> **INFORMATION**
● ● ● ●

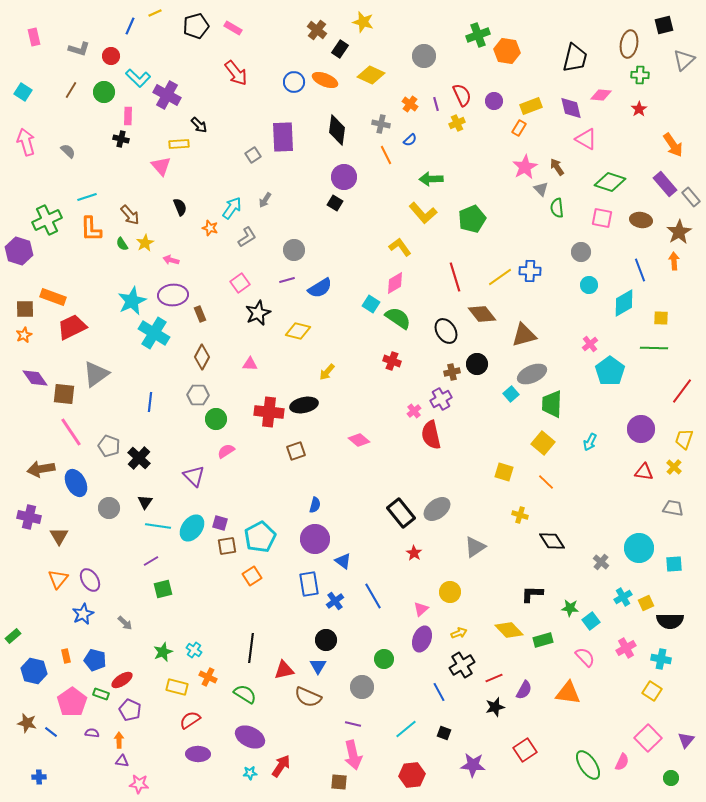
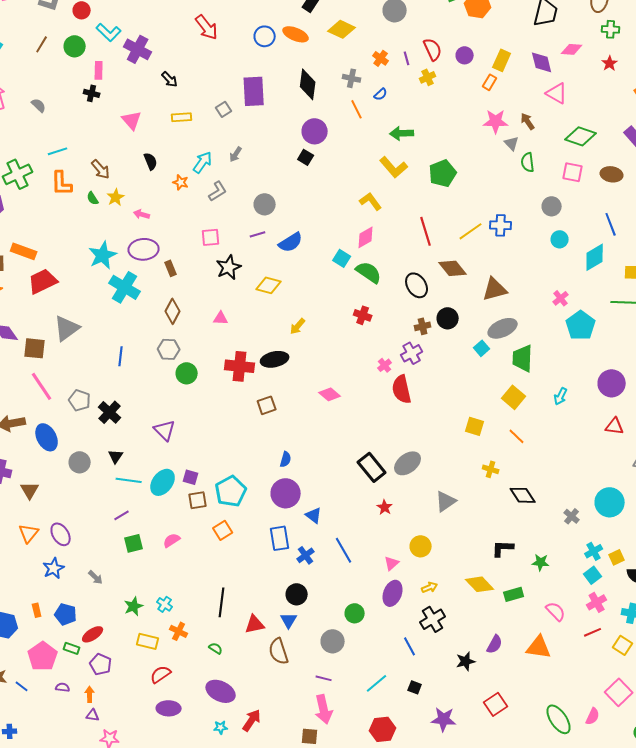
yellow rectangle: (531, 106) -> (502, 60), turned -45
yellow rectangle: (179, 144) -> (182, 117), moved
pink star: (525, 167) -> (496, 121), turned 30
pink square: (240, 283) -> (211, 237), turned 30
pink semicircle: (226, 451) -> (172, 540), moved
cyan square: (591, 621) -> (593, 575), moved
red line: (494, 678) -> (593, 632), moved
green semicircle: (245, 694) -> (216, 648), size x0.6
brown semicircle: (308, 697) -> (279, 651), turned 48

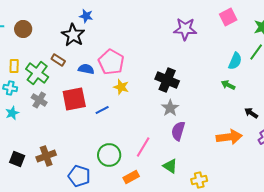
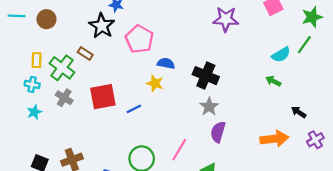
cyan semicircle: (235, 61) -> (281, 55), turned 36
pink pentagon: (111, 62) -> (139, 39), moved
blue semicircle: (86, 69) -> (166, 63), moved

● ● ● ●

> **YOUR OBJECTIVE**
Your answer should be the exact lines above from the one containing "cyan square: (591, 621) -> (593, 575), moved" through the one containing "pink pentagon: (111, 62) -> (139, 39), moved", with both end lines kept and the pictures removed, please.

> **RESPONSE BELOW**
cyan square: (591, 621) -> (593, 575), moved
red line: (494, 678) -> (593, 632), moved
green semicircle: (245, 694) -> (216, 648), size x0.6
brown semicircle: (308, 697) -> (279, 651), turned 48

cyan semicircle: (235, 61) -> (281, 55), turned 36
pink pentagon: (111, 62) -> (139, 39), moved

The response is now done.